▸ WHAT TO PRODUCE:
All the entries need to be duplicated exactly, with the pictures omitted.
START SOURCE MATERIAL
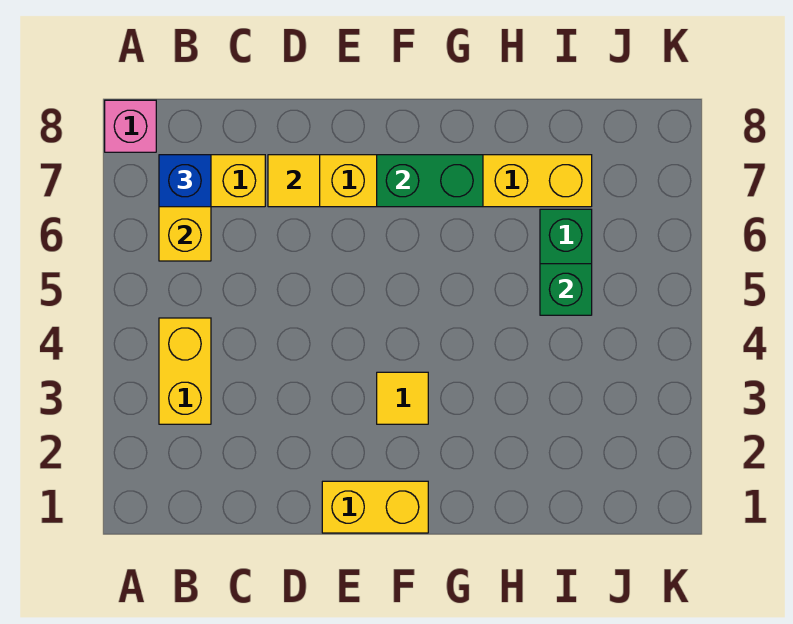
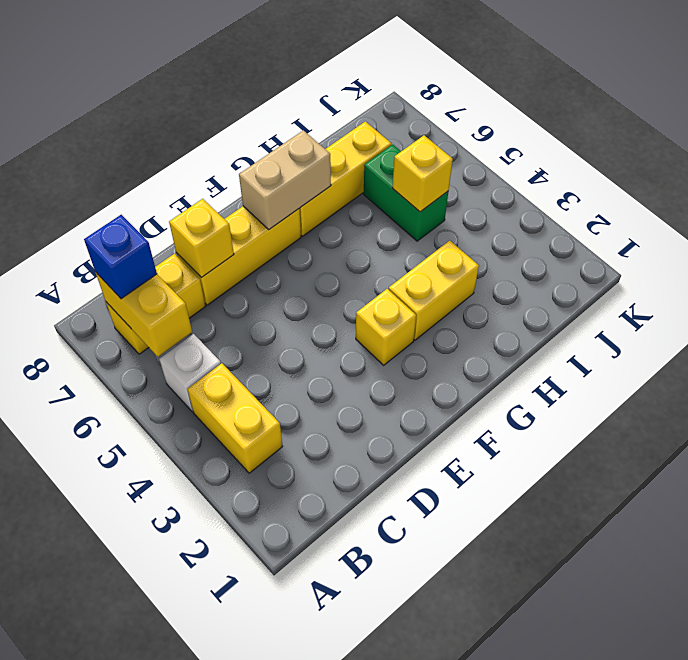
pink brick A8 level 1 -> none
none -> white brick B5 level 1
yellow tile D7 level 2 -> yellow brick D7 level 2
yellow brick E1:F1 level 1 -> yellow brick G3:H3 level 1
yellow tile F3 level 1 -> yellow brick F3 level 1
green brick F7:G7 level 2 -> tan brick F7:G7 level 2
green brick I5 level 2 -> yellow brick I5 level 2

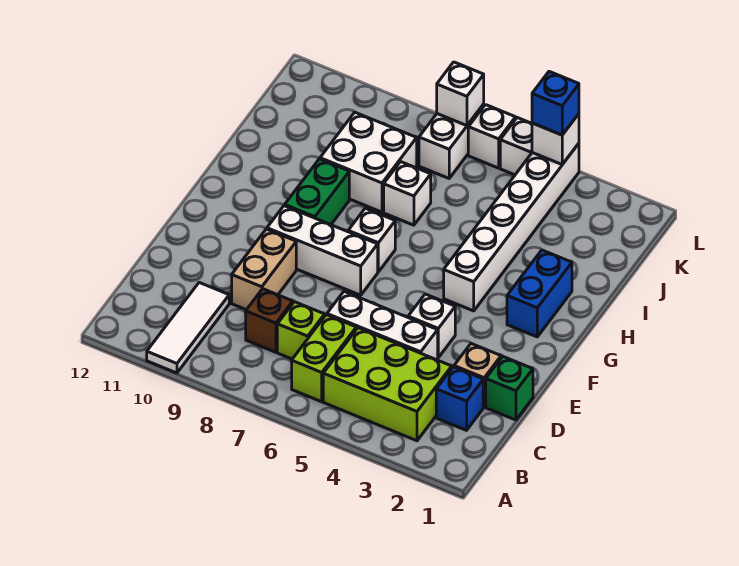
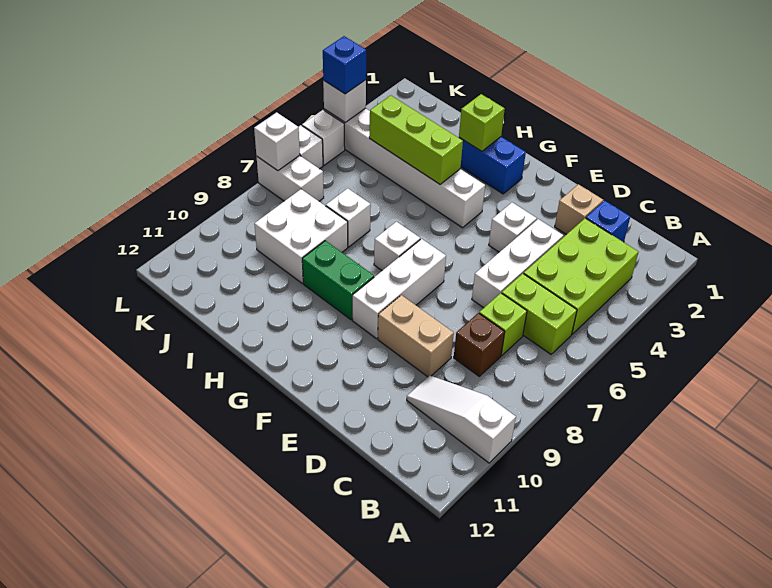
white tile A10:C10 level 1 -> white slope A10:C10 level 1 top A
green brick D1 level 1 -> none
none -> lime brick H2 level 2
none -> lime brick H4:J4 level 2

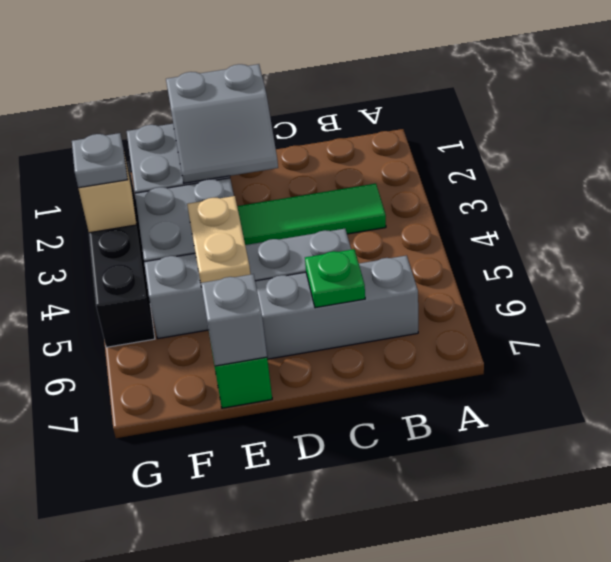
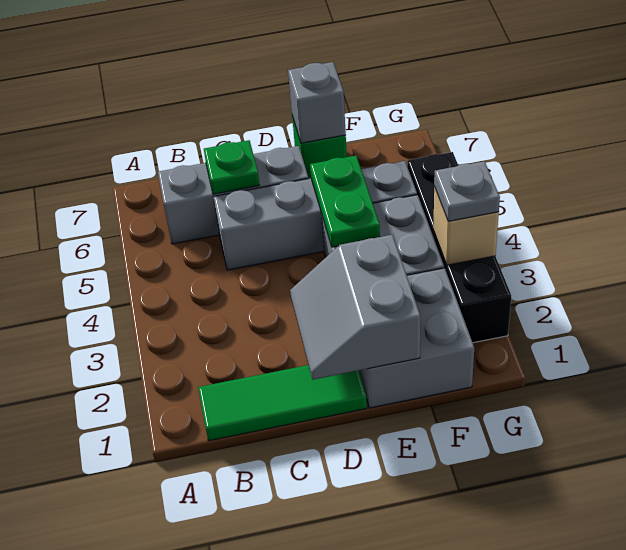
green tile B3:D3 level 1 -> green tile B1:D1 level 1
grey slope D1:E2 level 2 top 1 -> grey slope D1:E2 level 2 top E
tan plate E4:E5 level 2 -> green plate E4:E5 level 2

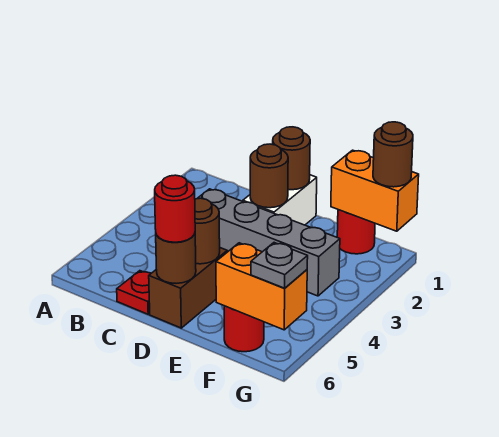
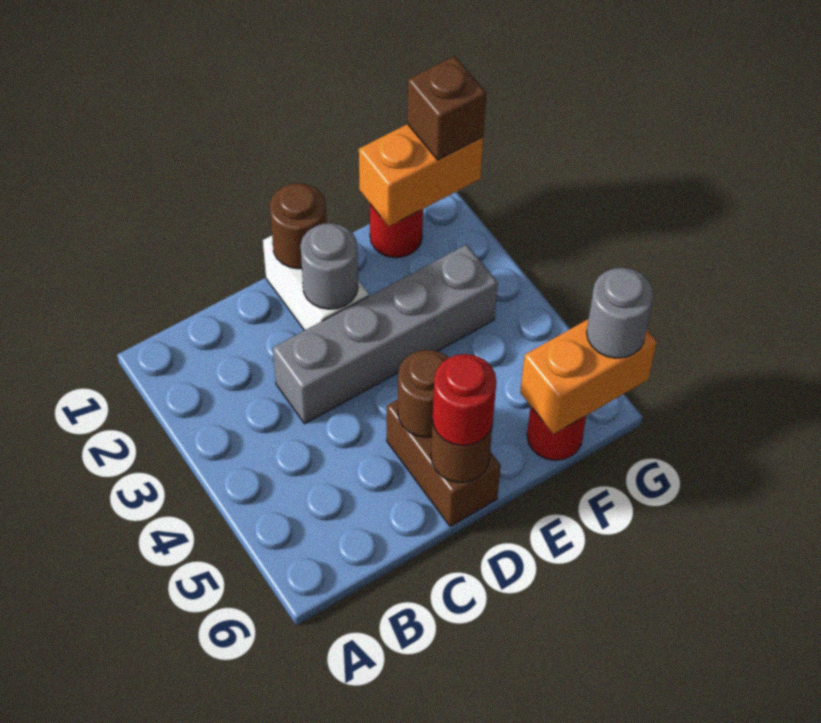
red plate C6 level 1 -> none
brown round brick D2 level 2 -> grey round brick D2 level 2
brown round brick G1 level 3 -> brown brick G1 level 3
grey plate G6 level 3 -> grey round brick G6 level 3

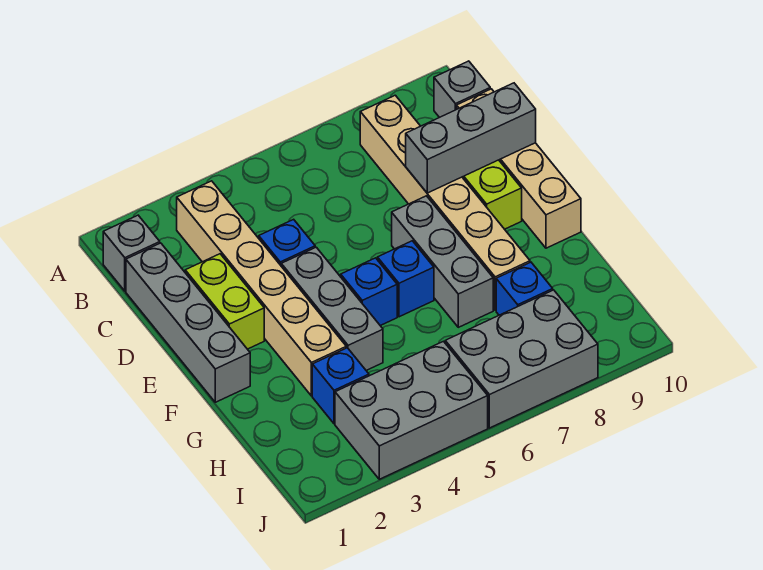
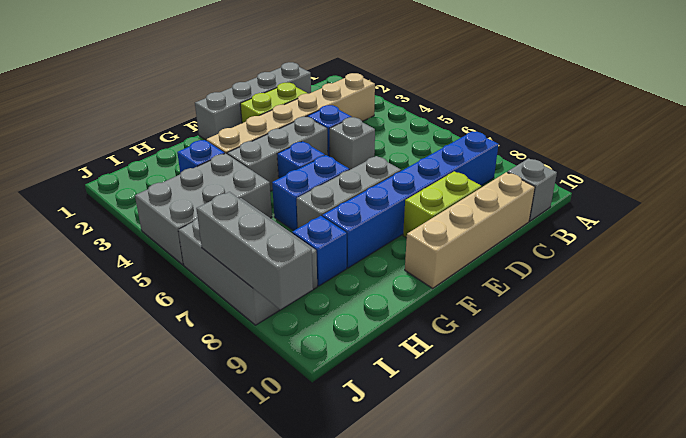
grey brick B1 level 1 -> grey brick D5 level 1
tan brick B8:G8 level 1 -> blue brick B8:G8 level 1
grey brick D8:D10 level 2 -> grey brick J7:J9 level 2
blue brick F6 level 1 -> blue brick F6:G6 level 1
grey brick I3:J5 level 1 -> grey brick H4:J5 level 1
END SOURCE MATERIAL
▸ ANSWER SPACE:
pink brick A8 level 1 -> none
none -> white brick B5 level 1
yellow tile D7 level 2 -> yellow brick D7 level 2
yellow brick E1:F1 level 1 -> yellow brick G3:H3 level 1
yellow tile F3 level 1 -> yellow brick F3 level 1
green brick F7:G7 level 2 -> tan brick F7:G7 level 2
green brick I5 level 2 -> yellow brick I5 level 2

white tile A10:C10 level 1 -> white slope A10:C10 level 1 top A
green brick D1 level 1 -> none
none -> lime brick H2 level 2
none -> lime brick H4:J4 level 2

green tile B3:D3 level 1 -> green tile B1:D1 level 1
grey slope D1:E2 level 2 top 1 -> grey slope D1:E2 level 2 top E
tan plate E4:E5 level 2 -> green plate E4:E5 level 2

red plate C6 level 1 -> none
brown round brick D2 level 2 -> grey round brick D2 level 2
brown round brick G1 level 3 -> brown brick G1 level 3
grey plate G6 level 3 -> grey round brick G6 level 3

grey brick B1 level 1 -> grey brick D5 level 1
tan brick B8:G8 level 1 -> blue brick B8:G8 level 1
grey brick D8:D10 level 2 -> grey brick J7:J9 level 2
blue brick F6 level 1 -> blue brick F6:G6 level 1
grey brick I3:J5 level 1 -> grey brick H4:J5 level 1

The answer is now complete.